_What you should do:_ Set down, character for character, everything in the records below from the line holding "(420, 125) = (262, 105): blue" down to the line holding "(656, 362) = (527, 235): red", and no other line.

_Given data:_
....................
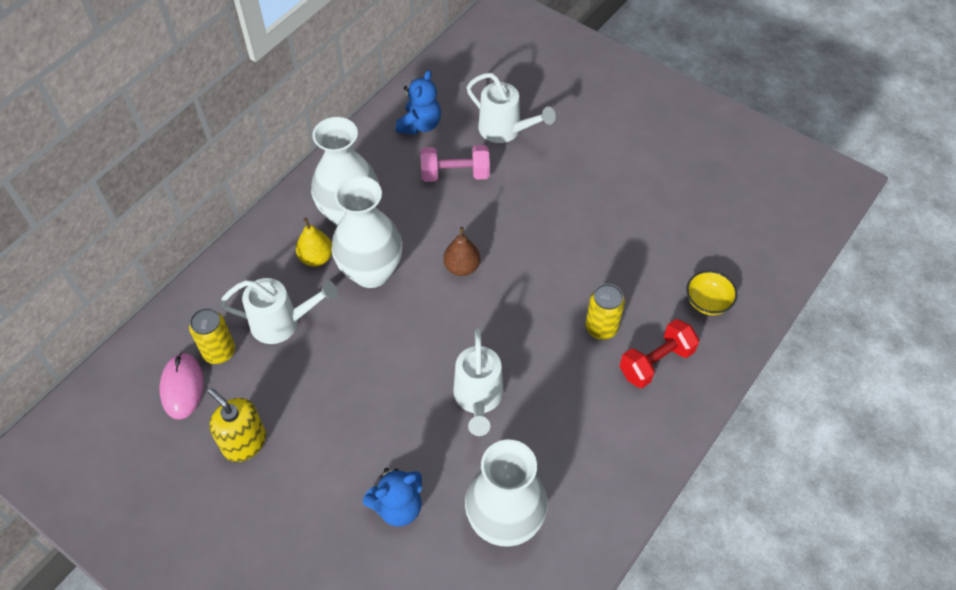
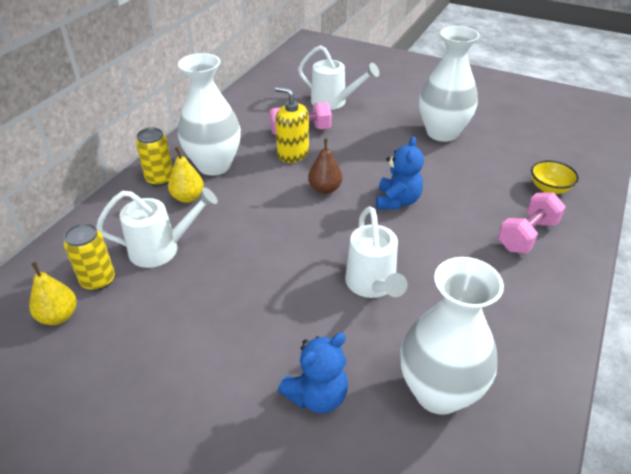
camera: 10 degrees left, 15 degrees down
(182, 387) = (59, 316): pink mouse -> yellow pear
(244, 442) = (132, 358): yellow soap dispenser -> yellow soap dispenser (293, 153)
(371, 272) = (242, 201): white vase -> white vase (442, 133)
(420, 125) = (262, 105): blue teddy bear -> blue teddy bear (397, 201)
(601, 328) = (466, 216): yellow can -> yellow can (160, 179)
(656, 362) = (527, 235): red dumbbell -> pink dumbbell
....................
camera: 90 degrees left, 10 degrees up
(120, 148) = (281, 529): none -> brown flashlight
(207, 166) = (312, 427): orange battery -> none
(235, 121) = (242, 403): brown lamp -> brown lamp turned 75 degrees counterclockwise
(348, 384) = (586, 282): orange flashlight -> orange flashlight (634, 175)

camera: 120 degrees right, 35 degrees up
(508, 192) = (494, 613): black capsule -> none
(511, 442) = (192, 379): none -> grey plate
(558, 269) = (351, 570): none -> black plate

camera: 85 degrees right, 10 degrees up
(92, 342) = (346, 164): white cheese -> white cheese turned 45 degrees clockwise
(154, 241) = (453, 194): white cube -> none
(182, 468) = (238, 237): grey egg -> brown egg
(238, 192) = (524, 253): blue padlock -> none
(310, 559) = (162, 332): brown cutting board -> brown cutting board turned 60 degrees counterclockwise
....................
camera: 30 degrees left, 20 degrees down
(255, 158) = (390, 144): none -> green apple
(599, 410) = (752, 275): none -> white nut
....................
_The answer:_
(420, 125) = (262, 105): blue teddy bear -> blue teddy bear (397, 201)
(601, 328) = (466, 216): yellow can -> yellow can (160, 179)
(656, 362) = (527, 235): red dumbbell -> pink dumbbell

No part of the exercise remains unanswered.